DATA EXCERPTS Start Marker
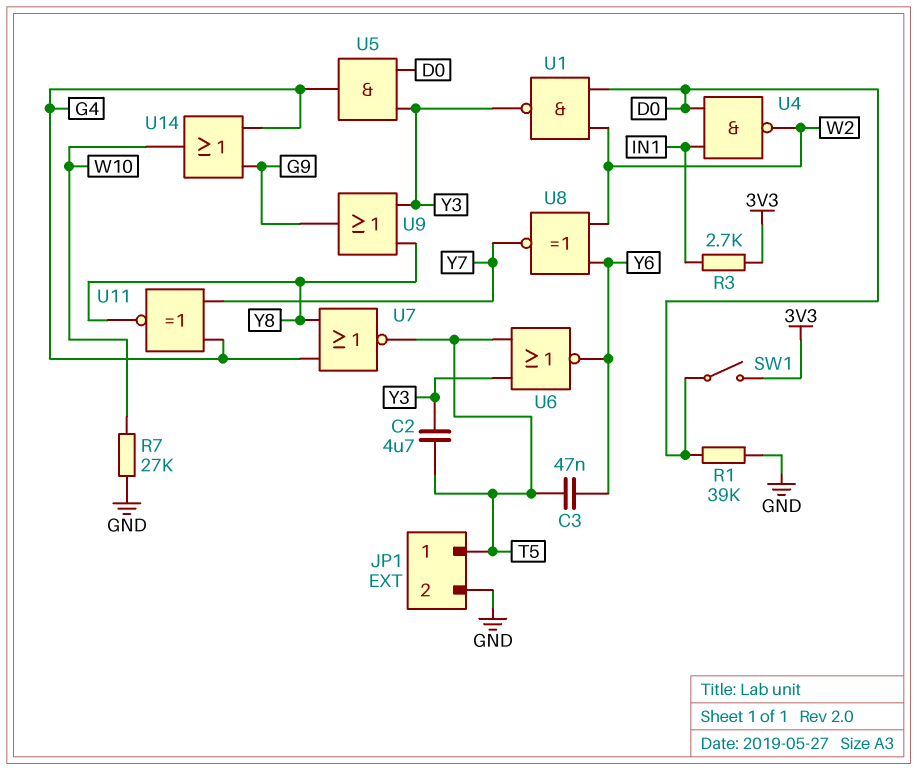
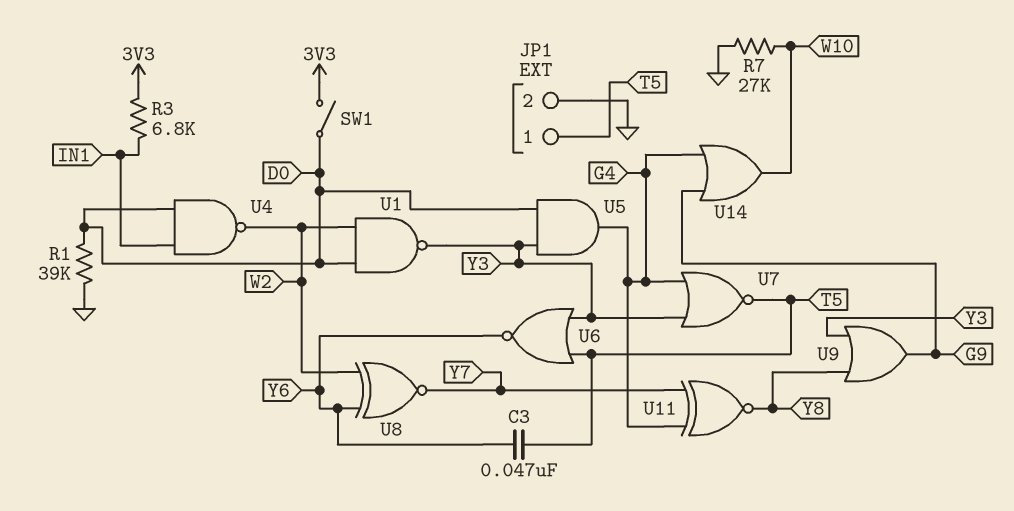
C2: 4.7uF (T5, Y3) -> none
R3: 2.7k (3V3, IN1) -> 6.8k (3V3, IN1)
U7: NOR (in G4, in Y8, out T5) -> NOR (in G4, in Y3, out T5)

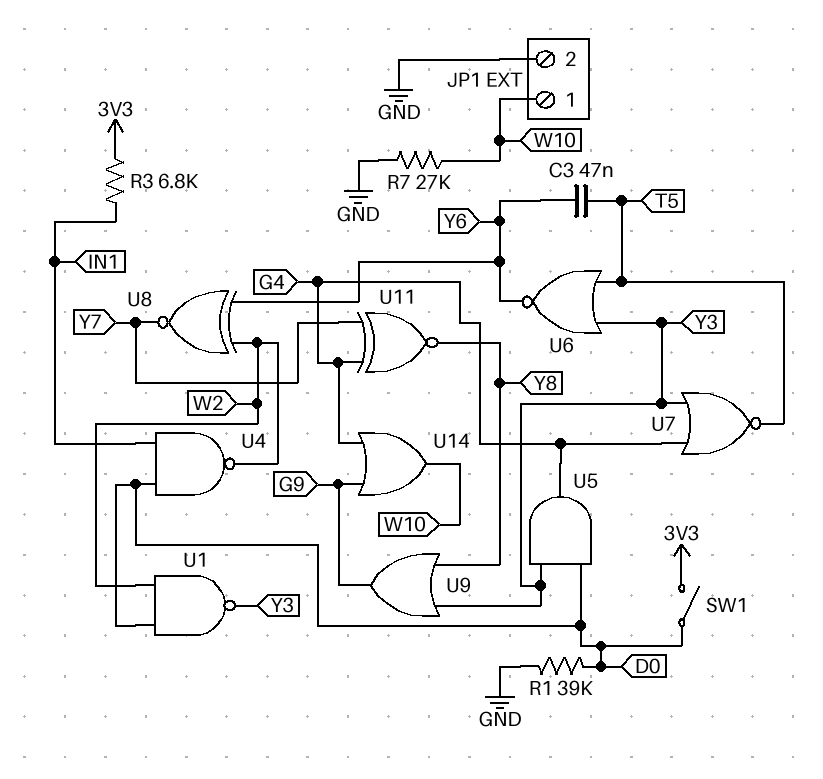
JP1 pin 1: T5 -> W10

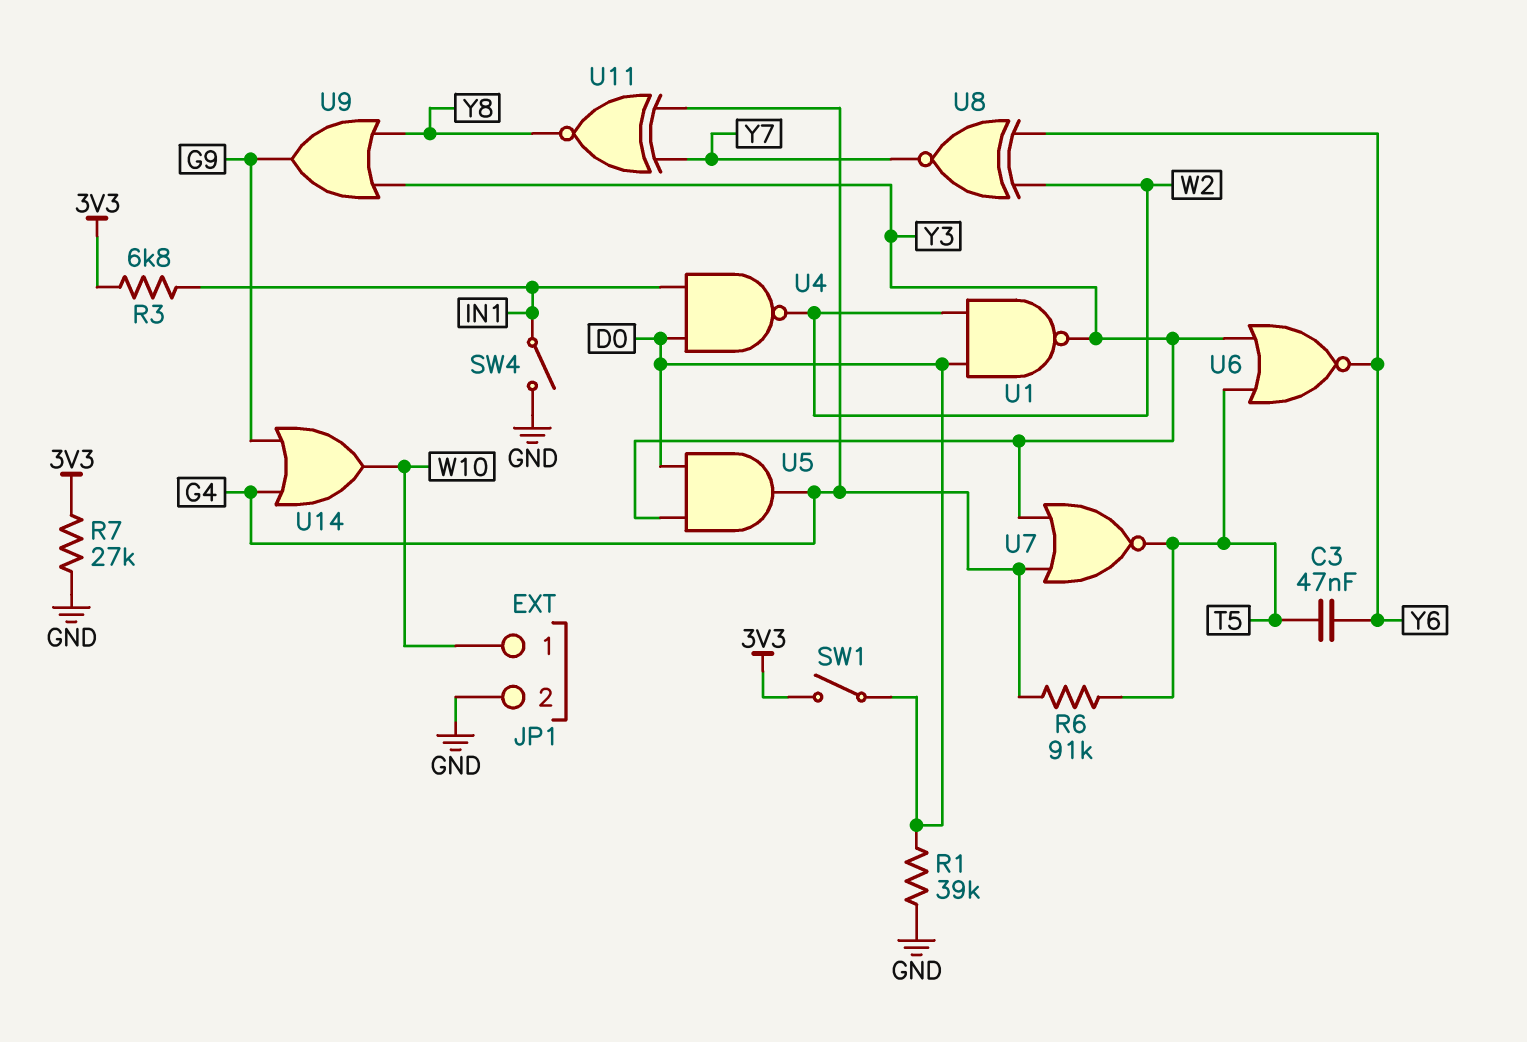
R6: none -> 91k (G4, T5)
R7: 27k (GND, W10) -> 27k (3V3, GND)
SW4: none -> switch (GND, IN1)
DATA EXCERPTS End Marker
TASK ITEM:
Check each line of the entries above, and show every one holding the word "none".

RESULT OF THE EXERCISE:
C2: 4.7uF (T5, Y3) -> none
R6: none -> 91k (G4, T5)
SW4: none -> switch (GND, IN1)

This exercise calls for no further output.